-- Work instruction --
After locating "blue plate H1" in the listing below, copy that line and each one after it exactly, ending with the line that has "pink cone F2 level 4 -> none".

-- Task inputs --
# # # #

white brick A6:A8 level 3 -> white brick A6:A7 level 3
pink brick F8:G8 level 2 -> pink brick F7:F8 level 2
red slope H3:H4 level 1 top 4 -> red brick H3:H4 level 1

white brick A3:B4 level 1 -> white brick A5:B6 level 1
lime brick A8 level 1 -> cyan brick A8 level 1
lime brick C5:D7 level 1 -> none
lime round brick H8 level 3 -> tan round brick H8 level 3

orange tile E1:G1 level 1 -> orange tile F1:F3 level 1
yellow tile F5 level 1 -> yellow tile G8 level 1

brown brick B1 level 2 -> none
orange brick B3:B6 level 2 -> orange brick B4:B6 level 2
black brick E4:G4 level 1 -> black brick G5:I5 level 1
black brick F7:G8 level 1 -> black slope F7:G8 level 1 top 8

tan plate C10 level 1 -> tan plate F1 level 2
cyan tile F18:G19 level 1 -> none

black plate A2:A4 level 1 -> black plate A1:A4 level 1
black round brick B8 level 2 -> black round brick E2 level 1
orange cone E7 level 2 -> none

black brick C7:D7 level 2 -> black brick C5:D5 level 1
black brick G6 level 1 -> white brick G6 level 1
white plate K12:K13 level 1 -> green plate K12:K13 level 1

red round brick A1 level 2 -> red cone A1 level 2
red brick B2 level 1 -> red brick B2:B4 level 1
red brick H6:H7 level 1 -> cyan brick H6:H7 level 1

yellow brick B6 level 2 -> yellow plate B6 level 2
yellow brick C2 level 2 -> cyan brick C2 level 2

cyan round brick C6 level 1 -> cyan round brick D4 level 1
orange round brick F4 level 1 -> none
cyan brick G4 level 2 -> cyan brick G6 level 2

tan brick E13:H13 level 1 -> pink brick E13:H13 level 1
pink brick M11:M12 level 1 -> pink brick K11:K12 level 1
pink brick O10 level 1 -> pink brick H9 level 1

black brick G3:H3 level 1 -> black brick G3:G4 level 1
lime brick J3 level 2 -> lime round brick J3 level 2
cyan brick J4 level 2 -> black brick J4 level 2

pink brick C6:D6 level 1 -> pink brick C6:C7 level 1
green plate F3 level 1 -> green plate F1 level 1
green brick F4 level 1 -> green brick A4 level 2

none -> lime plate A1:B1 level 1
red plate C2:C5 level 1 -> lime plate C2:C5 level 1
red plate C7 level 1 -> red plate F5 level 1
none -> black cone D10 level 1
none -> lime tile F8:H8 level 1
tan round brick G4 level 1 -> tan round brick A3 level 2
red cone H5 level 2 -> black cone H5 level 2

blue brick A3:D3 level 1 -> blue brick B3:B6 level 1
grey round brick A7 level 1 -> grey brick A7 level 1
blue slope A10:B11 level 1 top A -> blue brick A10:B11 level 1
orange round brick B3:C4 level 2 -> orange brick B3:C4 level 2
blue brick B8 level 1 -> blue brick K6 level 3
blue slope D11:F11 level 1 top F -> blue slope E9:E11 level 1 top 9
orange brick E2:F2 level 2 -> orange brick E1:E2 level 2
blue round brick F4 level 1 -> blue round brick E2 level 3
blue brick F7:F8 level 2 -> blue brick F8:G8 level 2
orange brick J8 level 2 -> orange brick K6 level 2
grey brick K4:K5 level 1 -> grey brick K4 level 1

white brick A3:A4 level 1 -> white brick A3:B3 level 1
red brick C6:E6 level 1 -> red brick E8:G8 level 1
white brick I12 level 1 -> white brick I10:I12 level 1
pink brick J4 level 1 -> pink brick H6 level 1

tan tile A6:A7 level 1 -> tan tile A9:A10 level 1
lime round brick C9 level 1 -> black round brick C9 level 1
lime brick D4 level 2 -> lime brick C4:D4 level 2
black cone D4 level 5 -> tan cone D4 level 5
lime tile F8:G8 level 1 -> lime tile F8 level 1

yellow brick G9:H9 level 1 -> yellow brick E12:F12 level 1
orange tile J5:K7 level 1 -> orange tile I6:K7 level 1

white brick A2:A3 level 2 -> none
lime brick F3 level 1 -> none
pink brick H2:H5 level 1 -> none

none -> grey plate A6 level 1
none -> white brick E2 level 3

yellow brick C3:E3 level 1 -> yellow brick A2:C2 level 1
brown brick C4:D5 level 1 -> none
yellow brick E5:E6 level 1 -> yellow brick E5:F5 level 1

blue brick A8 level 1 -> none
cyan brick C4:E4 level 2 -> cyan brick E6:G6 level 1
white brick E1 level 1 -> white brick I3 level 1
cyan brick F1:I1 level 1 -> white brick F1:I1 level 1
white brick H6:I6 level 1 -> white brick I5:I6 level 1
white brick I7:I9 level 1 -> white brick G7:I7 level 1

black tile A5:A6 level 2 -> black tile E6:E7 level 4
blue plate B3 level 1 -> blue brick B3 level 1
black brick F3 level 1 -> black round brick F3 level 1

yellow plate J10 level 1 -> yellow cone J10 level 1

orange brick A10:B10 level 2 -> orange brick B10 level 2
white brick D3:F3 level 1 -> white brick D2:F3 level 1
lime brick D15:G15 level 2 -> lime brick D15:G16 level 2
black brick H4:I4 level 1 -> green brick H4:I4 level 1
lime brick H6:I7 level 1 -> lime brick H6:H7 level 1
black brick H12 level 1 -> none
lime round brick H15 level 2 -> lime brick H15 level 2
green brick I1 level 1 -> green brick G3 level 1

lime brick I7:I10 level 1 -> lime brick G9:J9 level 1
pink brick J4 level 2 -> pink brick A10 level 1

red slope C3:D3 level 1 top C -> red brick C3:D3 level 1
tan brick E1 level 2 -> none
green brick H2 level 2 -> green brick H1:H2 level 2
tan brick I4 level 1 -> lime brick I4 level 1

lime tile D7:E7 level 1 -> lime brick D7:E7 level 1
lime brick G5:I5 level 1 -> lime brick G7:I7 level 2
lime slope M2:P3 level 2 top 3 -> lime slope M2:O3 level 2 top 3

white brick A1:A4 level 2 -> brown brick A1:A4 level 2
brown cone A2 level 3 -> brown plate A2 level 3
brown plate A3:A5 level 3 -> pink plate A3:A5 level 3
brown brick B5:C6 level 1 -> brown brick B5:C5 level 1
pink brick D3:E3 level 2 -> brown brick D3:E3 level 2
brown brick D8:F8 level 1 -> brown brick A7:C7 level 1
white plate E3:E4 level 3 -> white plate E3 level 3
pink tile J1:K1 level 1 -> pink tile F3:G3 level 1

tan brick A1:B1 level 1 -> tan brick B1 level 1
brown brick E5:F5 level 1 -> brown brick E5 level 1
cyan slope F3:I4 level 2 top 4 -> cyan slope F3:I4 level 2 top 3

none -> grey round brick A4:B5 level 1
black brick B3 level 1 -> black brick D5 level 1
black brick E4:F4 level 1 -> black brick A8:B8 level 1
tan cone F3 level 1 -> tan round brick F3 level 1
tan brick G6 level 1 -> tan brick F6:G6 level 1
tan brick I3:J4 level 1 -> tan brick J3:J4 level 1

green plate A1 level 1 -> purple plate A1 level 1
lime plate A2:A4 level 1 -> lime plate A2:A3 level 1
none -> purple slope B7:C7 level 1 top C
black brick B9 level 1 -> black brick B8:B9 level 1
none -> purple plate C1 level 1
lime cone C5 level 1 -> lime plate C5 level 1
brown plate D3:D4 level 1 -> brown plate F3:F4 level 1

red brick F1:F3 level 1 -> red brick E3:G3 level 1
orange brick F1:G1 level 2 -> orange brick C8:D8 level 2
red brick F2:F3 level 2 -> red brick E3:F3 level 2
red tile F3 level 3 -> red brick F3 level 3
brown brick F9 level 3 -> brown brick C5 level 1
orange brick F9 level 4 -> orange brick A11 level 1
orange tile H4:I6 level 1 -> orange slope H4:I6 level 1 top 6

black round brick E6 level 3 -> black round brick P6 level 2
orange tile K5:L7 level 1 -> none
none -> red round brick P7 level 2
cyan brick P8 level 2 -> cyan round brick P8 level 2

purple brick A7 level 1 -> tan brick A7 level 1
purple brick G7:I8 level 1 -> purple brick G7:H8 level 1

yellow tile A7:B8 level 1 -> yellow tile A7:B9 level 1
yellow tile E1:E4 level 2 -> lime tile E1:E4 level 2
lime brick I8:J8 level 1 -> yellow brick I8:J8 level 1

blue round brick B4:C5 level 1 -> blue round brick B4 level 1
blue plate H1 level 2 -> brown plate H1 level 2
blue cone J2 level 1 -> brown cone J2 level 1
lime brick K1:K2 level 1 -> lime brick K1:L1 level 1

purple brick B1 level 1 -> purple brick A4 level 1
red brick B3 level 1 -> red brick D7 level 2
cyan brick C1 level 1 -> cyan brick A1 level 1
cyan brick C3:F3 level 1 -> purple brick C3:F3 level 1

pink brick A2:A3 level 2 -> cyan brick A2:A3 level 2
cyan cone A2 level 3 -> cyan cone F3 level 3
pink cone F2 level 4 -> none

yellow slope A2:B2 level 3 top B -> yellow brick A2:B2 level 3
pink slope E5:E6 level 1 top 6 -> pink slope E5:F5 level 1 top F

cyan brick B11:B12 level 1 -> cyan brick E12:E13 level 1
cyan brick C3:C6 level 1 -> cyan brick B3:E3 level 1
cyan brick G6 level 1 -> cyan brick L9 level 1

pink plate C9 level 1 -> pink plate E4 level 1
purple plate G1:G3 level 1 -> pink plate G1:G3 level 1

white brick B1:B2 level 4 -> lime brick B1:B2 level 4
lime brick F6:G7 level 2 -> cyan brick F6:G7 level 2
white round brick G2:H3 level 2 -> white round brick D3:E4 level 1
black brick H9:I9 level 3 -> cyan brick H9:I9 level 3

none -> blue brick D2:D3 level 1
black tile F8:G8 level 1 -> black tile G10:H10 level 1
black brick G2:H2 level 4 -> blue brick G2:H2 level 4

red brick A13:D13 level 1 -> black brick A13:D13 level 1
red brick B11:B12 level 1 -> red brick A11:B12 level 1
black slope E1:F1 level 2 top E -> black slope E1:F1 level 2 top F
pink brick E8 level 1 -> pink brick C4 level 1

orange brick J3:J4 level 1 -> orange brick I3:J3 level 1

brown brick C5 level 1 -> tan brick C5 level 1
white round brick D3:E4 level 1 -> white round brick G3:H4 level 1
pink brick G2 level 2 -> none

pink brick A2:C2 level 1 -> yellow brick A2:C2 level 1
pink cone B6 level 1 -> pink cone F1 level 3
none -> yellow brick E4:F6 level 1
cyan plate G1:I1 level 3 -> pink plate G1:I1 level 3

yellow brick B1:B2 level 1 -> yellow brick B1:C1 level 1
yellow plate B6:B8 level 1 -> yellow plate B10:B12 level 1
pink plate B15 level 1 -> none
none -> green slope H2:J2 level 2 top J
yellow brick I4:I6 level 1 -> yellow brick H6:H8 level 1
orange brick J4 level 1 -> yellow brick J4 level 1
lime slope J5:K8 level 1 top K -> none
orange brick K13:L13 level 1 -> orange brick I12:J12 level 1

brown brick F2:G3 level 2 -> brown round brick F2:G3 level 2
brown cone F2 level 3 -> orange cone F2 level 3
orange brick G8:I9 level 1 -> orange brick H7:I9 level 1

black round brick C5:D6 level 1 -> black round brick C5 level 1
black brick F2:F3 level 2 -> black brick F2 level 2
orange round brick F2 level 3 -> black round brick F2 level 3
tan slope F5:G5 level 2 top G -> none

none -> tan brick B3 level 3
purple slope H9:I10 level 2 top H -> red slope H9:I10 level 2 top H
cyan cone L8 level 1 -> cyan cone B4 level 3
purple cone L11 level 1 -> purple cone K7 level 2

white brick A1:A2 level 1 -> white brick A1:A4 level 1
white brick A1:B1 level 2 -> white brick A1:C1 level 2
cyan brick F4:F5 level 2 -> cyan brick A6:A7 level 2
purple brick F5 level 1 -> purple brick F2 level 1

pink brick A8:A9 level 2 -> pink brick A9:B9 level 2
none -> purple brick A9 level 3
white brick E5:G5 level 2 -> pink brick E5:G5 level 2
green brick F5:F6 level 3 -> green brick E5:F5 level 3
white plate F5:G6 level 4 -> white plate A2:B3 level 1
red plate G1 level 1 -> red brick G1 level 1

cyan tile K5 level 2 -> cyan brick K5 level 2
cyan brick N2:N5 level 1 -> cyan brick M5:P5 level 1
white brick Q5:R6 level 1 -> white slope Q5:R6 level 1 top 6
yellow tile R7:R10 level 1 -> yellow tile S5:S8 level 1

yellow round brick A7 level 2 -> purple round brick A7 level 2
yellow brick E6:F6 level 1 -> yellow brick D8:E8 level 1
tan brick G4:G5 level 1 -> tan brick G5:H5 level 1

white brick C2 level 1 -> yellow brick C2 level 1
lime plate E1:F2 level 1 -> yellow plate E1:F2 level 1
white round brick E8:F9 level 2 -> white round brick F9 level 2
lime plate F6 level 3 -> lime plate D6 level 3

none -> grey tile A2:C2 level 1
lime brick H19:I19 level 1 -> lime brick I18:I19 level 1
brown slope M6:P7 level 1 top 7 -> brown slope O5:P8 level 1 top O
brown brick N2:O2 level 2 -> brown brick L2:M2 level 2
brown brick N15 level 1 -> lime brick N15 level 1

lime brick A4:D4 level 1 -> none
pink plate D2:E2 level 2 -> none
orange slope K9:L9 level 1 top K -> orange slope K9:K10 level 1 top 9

# # # #

-- Solution for this task --
blue plate H1 level 2 -> brown plate H1 level 2
blue cone J2 level 1 -> brown cone J2 level 1
lime brick K1:K2 level 1 -> lime brick K1:L1 level 1

purple brick B1 level 1 -> purple brick A4 level 1
red brick B3 level 1 -> red brick D7 level 2
cyan brick C1 level 1 -> cyan brick A1 level 1
cyan brick C3:F3 level 1 -> purple brick C3:F3 level 1

pink brick A2:A3 level 2 -> cyan brick A2:A3 level 2
cyan cone A2 level 3 -> cyan cone F3 level 3
pink cone F2 level 4 -> none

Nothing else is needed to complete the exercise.